Task instructions: Retype every entry precisely and keep each line whole.

[Stored data]
----
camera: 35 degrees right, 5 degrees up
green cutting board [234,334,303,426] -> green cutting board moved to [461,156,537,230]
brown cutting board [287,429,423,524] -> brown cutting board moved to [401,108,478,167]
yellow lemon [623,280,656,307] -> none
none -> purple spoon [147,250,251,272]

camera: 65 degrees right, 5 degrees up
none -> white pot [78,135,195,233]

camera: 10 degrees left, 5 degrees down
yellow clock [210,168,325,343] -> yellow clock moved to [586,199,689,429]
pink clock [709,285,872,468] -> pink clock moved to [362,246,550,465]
----
Task result:
camera: 35 degrees right, 5 degrees up
green cutting board [234,334,303,426] -> green cutting board moved to [461,156,537,230]
brown cutting board [287,429,423,524] -> brown cutting board moved to [401,108,478,167]
yellow lemon [623,280,656,307] -> none
none -> purple spoon [147,250,251,272]

camera: 65 degrees right, 5 degrees up
none -> white pot [78,135,195,233]

camera: 10 degrees left, 5 degrees down
yellow clock [210,168,325,343] -> yellow clock moved to [586,199,689,429]
pink clock [709,285,872,468] -> pink clock moved to [362,246,550,465]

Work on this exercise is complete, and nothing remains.